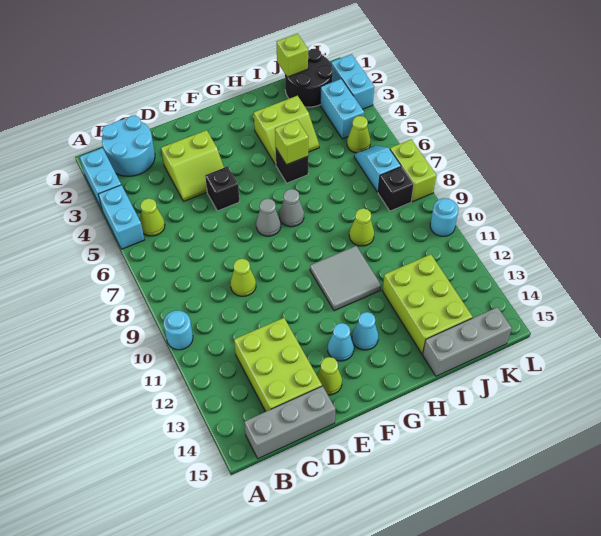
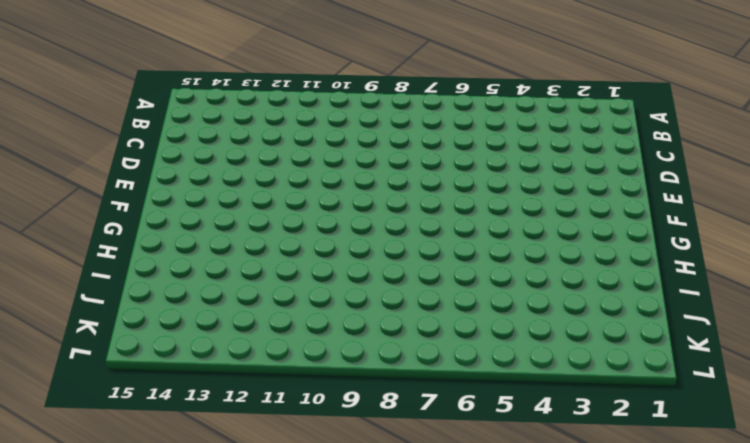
none -> cyan 1x2 brick [80,148,121,209]
none -> cyan 1x2 brick [98,185,144,249]
none -> cyan 1x1 round brick [163,311,193,350]
none -> cyan 2x2 round brick [102,116,155,176]

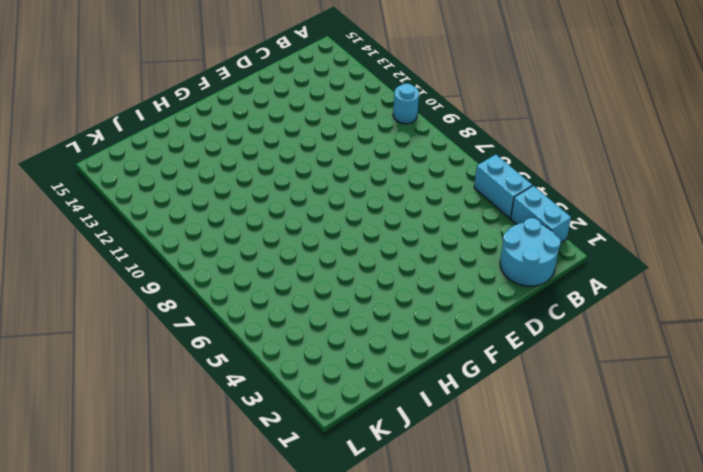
none -> lime 1x1 cone [140,198,165,236]
none -> grey 1x3 brick [244,386,336,459]
none -> lime 2x3 brick [234,318,322,412]
none -> lime 2x2 slope [161,130,224,201]

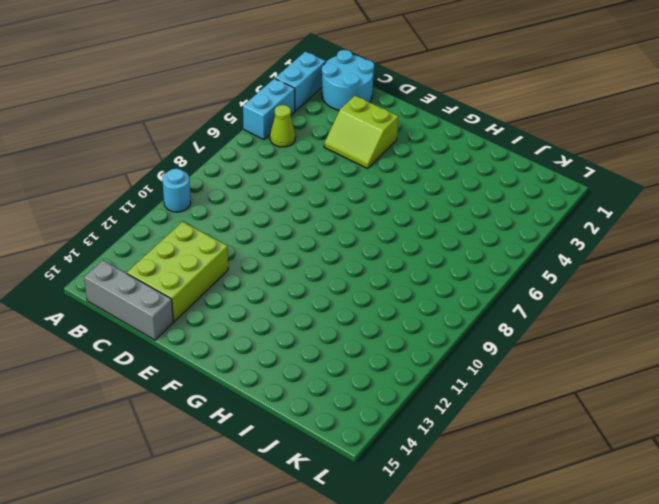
none -> lime 1x1 cone [230,259,256,296]
none -> black 1x1 brick [205,166,240,211]
none -> lime 1x1 cone [317,357,342,395]
none -> grey 1x1 cone [256,199,281,236]

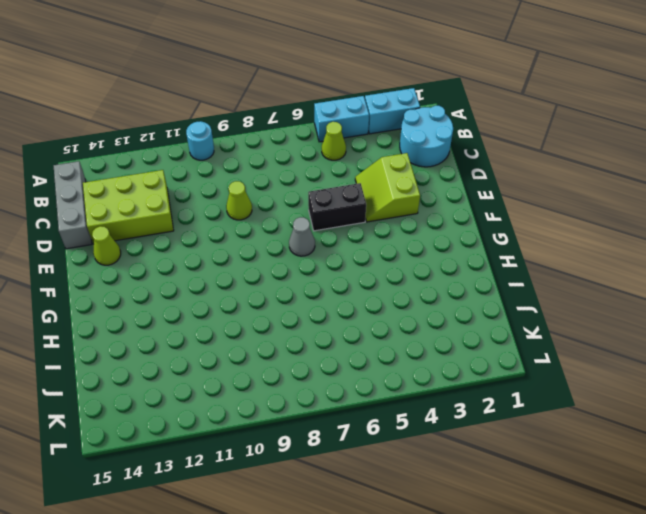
black 1x2 brick [308,183,366,231] -> black 1x1 brick [205,166,240,211]
none -> cyan 1x1 cone [328,323,354,361]
none -> grey 1x1 cone [280,189,304,227]
none -> grey 2x2 tile [310,246,381,311]
none -> cyan 1x1 cone [352,312,378,350]

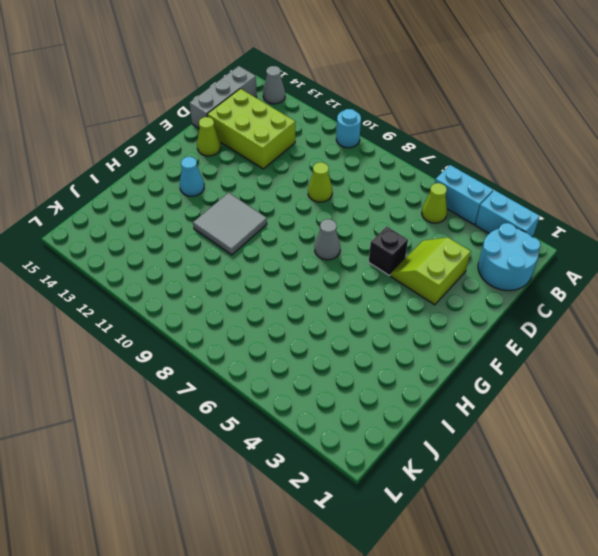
grey 1x1 cone [263,66,285,104] -> grey 1x1 cone moved to [280,189,304,227]
none -> cyan 1x1 cone [328,323,354,361]
none -> lime 2x2 slope [254,96,319,165]
none -> black 1x1 brick [276,149,308,183]
none -> lime 1x1 cone [349,208,374,246]

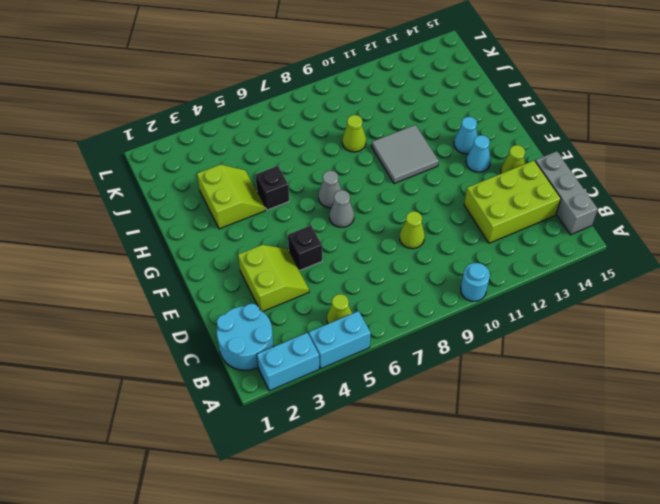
none -> lime 2x3 brick [382,254,473,354]
none -> grey 1x3 brick [423,307,512,376]
none -> black 2x2 round brick [285,49,333,107]
none -> cyan 1x2 brick [320,79,364,139]

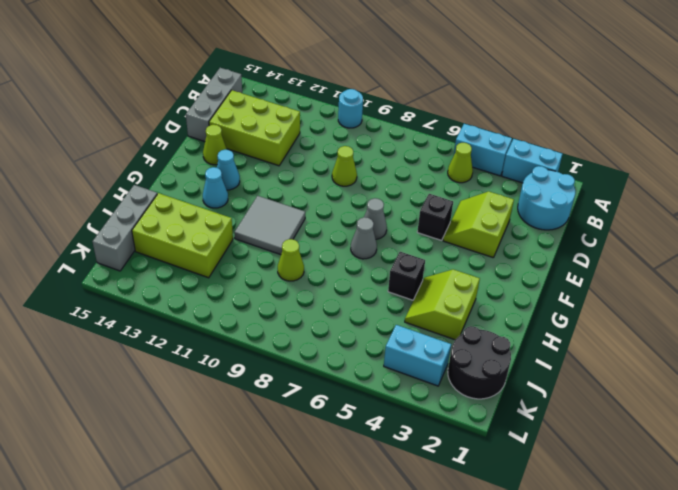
none -> lime 1x1 cone [347,116,371,153]
none -> cyan 1x2 slope [354,146,401,192]
none -> black 1x1 brick [378,167,414,211]
none -> cyan 1x2 brick [331,54,374,109]

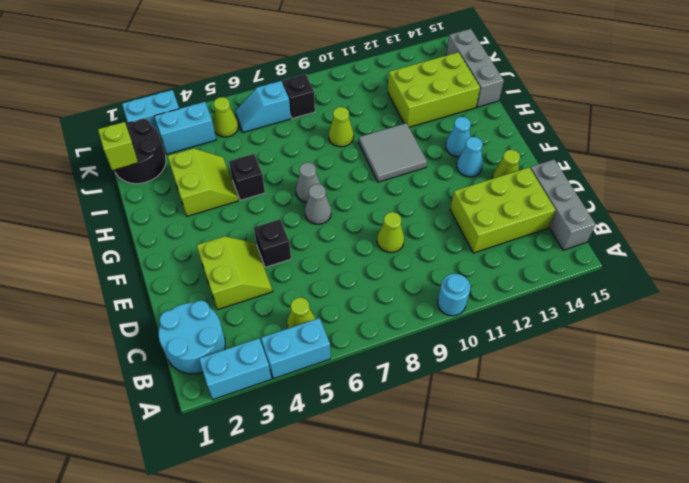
none -> lime 1x2 brick [390,139,436,202]
none -> cyan 1x1 round brick [430,198,458,236]
none -> lime 1x1 brick [275,120,309,165]

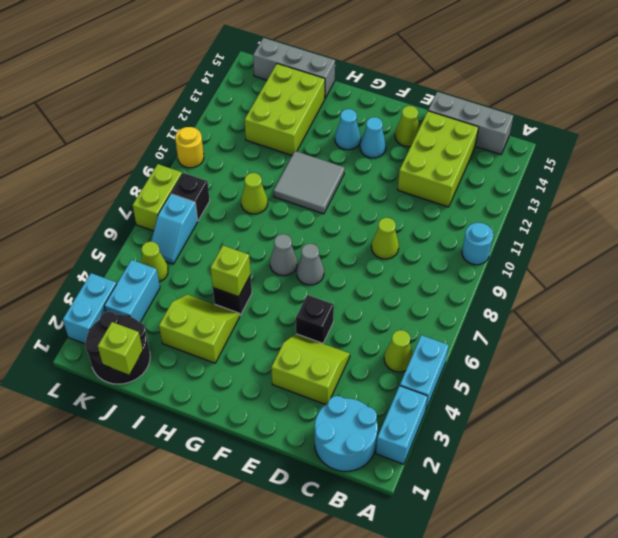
yellow 1x1 round brick [175,127,204,168] -> cyan 1x1 round brick [430,198,458,236]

# # # # #

### WORK REQUIRED
Restate each entry word for word, leaving out any pictures.

### WRITTEN SOLUTION
none -> cyan 1x2 brick [80,148,121,209]
none -> cyan 1x2 brick [98,185,144,249]
none -> cyan 1x1 round brick [163,311,193,350]
none -> cyan 2x2 round brick [102,116,155,176]

none -> lime 1x1 cone [140,198,165,236]
none -> grey 1x3 brick [244,386,336,459]
none -> lime 2x3 brick [234,318,322,412]
none -> lime 2x2 slope [161,130,224,201]

none -> lime 1x1 cone [230,259,256,296]
none -> black 1x1 brick [205,166,240,211]
none -> lime 1x1 cone [317,357,342,395]
none -> grey 1x1 cone [256,199,281,236]

black 1x2 brick [308,183,366,231] -> black 1x1 brick [205,166,240,211]
none -> cyan 1x1 cone [328,323,354,361]
none -> grey 1x1 cone [280,189,304,227]
none -> grey 2x2 tile [310,246,381,311]
none -> cyan 1x1 cone [352,312,378,350]

grey 1x1 cone [263,66,285,104] -> grey 1x1 cone moved to [280,189,304,227]
none -> cyan 1x1 cone [328,323,354,361]
none -> lime 2x2 slope [254,96,319,165]
none -> black 1x1 brick [276,149,308,183]
none -> lime 1x1 cone [349,208,374,246]

none -> lime 2x3 brick [382,254,473,354]
none -> grey 1x3 brick [423,307,512,376]
none -> black 2x2 round brick [285,49,333,107]
none -> cyan 1x2 brick [320,79,364,139]

none -> lime 1x1 cone [347,116,371,153]
none -> cyan 1x2 slope [354,146,401,192]
none -> black 1x1 brick [378,167,414,211]
none -> cyan 1x2 brick [331,54,374,109]

none -> lime 1x2 brick [390,139,436,202]
none -> cyan 1x1 round brick [430,198,458,236]
none -> lime 1x1 brick [275,120,309,165]

yellow 1x1 round brick [175,127,204,168] -> cyan 1x1 round brick [430,198,458,236]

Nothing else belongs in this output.